# WHAT IS BEING ASKED
Copy each line of the listing below where the word "NMOS" turns up.

►

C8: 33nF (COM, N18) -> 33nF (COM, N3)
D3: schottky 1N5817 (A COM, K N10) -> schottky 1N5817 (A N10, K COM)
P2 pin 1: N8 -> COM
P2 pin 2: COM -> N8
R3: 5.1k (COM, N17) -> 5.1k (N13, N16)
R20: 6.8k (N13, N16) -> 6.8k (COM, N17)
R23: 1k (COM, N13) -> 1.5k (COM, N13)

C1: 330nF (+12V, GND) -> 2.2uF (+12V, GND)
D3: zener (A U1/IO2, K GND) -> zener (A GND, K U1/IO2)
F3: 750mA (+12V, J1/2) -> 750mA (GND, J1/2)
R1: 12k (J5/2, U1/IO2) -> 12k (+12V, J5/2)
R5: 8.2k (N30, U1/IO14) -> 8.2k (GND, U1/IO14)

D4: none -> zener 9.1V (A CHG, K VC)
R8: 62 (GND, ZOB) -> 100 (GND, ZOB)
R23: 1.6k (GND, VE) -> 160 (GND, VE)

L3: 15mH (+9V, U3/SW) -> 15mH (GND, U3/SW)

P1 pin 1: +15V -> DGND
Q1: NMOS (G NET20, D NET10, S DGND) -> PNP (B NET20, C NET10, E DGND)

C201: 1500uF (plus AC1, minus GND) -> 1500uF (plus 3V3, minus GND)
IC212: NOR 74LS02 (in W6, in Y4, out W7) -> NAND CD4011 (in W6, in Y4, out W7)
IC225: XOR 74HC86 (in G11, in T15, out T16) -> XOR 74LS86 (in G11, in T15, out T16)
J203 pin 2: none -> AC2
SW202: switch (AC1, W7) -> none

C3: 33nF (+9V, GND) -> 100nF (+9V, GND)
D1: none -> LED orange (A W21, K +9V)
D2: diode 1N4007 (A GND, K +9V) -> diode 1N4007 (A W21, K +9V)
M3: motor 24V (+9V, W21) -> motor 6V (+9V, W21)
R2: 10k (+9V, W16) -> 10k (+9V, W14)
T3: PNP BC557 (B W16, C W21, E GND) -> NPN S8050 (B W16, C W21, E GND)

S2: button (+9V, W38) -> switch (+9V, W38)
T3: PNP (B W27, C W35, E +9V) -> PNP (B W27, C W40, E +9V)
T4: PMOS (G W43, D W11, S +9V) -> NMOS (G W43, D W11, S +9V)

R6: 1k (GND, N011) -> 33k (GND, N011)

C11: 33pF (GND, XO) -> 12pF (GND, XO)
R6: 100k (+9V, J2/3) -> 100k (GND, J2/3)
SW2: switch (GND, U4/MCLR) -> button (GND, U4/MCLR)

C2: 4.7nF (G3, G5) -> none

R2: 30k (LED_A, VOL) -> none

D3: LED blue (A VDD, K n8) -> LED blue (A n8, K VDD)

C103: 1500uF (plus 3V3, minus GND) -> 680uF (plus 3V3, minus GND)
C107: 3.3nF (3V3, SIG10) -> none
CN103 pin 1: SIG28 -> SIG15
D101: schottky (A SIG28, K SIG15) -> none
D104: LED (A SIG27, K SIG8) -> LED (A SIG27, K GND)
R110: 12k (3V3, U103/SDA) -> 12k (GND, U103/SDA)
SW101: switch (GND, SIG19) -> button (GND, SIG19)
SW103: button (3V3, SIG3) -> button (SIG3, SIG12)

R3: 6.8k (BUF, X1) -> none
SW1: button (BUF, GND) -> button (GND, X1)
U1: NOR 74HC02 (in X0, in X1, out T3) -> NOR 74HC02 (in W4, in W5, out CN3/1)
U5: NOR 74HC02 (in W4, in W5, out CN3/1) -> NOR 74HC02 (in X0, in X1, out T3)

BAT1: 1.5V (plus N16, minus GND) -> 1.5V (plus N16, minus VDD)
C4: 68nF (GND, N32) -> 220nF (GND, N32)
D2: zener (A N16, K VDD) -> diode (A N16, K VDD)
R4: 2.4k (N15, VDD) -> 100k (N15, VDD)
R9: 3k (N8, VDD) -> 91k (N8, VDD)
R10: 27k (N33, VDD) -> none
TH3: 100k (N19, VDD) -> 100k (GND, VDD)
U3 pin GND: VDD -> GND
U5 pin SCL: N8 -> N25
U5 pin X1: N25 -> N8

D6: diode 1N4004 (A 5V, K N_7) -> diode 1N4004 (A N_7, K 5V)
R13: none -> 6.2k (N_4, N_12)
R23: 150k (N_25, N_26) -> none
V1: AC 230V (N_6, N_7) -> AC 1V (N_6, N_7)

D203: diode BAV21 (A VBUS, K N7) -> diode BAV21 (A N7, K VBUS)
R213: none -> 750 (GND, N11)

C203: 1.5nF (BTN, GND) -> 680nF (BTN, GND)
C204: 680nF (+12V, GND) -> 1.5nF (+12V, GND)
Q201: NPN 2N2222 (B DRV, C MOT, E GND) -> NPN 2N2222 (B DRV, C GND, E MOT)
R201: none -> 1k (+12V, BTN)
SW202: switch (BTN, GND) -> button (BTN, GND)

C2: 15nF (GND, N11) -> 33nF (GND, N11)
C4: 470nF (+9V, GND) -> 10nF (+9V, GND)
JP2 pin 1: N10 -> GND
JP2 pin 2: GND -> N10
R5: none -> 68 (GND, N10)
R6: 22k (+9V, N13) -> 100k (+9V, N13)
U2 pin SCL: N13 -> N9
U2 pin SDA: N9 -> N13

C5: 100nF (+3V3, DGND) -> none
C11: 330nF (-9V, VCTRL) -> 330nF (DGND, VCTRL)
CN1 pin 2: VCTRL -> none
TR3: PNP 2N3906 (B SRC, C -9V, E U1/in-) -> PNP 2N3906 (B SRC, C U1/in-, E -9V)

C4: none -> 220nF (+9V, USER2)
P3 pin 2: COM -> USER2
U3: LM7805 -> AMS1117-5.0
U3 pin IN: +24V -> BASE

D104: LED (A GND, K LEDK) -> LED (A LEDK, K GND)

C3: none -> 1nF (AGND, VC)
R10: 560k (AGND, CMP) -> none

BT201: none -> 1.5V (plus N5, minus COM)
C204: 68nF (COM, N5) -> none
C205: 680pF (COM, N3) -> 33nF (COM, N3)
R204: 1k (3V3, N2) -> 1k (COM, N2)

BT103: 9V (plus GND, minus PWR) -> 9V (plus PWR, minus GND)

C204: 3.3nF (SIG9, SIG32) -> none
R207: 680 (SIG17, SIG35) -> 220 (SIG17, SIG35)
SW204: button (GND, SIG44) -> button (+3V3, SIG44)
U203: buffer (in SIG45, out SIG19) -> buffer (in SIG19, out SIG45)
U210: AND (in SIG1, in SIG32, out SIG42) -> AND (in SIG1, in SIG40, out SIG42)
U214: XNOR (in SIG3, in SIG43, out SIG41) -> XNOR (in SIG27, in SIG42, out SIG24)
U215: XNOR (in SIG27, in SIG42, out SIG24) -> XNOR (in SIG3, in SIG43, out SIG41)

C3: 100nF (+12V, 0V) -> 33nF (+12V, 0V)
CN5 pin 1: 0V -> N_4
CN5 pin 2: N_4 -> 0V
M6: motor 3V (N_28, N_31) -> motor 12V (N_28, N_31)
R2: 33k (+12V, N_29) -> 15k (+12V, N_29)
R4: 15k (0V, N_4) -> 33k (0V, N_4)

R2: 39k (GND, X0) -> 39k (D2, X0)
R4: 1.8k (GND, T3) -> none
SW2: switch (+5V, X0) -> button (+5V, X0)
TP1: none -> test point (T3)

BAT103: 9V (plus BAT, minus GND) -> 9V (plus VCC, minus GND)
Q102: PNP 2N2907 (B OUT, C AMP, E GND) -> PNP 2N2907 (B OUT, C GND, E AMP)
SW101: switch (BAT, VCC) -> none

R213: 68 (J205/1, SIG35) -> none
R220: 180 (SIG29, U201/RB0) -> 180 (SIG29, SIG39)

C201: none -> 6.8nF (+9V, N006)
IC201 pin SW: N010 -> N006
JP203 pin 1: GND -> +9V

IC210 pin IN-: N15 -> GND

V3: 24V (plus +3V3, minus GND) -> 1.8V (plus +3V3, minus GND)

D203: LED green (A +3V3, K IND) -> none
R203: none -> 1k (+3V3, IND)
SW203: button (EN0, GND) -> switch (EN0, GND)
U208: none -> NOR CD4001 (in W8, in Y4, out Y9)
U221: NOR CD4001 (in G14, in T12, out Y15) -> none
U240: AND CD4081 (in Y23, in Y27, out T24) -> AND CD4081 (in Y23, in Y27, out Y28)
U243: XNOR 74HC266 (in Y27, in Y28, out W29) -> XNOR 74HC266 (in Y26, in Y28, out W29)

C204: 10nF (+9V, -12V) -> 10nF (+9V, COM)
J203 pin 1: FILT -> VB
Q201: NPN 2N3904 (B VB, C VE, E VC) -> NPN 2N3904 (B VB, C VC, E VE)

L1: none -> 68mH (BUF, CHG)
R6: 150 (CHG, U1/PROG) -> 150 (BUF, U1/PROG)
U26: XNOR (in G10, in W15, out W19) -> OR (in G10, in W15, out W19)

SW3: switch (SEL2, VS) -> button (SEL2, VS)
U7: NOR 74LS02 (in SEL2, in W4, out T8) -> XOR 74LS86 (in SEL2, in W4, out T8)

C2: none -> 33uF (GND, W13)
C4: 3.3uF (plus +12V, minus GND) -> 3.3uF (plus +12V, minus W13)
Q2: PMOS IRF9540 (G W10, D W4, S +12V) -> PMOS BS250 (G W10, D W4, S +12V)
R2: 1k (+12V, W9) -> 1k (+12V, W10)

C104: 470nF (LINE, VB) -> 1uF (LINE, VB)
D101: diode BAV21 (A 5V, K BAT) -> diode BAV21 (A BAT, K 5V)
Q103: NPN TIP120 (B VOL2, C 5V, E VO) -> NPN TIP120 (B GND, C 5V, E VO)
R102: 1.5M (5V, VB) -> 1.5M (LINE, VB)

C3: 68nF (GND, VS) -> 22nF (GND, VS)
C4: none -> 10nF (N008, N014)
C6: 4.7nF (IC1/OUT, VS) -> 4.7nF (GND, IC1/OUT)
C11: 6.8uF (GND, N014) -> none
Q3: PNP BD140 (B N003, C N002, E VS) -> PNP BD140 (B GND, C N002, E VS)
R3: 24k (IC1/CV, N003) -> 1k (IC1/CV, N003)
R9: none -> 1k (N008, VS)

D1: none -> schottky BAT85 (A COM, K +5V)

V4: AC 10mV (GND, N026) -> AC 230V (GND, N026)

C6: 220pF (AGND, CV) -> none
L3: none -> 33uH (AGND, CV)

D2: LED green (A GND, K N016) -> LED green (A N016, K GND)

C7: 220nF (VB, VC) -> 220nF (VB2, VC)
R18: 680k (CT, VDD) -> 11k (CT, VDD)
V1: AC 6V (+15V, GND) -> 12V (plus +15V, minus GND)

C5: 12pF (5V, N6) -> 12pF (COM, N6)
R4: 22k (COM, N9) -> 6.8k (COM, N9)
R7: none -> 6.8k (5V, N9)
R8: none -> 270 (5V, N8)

◄

# FINISHED EXERCISE
Q1: NMOS (G NET20, D NET10, S DGND) -> PNP (B NET20, C NET10, E DGND)
T4: PMOS (G W43, D W11, S +9V) -> NMOS (G W43, D W11, S +9V)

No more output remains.